■ What the task asks:
Two lines mark the range in the entries below: the one holding "(376, 263) = (531, 237): blue" and the one holding "camera: 80 degrees left, 0 degrees up". Set down those two and all lines between them, exactly.

Scene difference descriptions:
——

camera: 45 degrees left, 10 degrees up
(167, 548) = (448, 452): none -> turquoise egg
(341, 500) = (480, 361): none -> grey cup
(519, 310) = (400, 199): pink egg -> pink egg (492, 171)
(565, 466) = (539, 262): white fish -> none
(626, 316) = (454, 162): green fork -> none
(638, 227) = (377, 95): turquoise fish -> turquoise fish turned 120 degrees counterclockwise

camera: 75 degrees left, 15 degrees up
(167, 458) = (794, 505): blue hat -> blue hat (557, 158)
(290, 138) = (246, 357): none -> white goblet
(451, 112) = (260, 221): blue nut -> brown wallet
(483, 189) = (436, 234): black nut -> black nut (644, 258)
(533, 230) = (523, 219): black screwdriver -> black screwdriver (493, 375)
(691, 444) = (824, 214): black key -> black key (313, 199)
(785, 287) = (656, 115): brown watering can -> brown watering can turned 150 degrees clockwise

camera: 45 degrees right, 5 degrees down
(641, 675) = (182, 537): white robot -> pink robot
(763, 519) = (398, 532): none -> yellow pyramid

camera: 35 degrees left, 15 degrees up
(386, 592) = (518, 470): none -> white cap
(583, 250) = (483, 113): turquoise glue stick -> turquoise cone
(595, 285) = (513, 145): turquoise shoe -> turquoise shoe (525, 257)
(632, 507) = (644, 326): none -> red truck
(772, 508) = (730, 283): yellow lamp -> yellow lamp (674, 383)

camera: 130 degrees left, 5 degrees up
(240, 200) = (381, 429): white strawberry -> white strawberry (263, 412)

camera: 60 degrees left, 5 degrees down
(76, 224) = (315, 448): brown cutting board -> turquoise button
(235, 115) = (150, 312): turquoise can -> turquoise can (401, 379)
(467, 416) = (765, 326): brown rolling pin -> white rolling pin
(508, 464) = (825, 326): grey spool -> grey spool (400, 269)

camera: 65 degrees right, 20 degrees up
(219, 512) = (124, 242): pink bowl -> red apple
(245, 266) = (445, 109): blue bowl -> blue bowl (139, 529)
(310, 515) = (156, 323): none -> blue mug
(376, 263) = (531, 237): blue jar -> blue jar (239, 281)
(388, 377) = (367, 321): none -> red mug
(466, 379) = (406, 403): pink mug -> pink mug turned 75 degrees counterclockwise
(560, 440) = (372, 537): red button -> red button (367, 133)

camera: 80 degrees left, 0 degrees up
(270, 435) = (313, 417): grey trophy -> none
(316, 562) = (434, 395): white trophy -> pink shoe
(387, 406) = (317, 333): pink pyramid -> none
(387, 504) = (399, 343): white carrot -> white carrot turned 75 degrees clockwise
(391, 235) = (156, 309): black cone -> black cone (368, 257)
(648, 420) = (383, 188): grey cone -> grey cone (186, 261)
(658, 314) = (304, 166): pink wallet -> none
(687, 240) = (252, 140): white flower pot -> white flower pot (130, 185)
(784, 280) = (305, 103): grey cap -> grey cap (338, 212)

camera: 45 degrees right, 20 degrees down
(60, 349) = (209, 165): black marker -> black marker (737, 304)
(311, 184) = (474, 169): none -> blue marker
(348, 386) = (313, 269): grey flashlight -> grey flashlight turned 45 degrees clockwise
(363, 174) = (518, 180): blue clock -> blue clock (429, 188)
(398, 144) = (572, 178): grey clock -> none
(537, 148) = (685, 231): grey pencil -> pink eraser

——

■ Exercise solution:
(376, 263) = (531, 237): blue jar -> blue jar (239, 281)
(388, 377) = (367, 321): none -> red mug
(466, 379) = (406, 403): pink mug -> pink mug turned 75 degrees counterclockwise
(560, 440) = (372, 537): red button -> red button (367, 133)

camera: 80 degrees left, 0 degrees up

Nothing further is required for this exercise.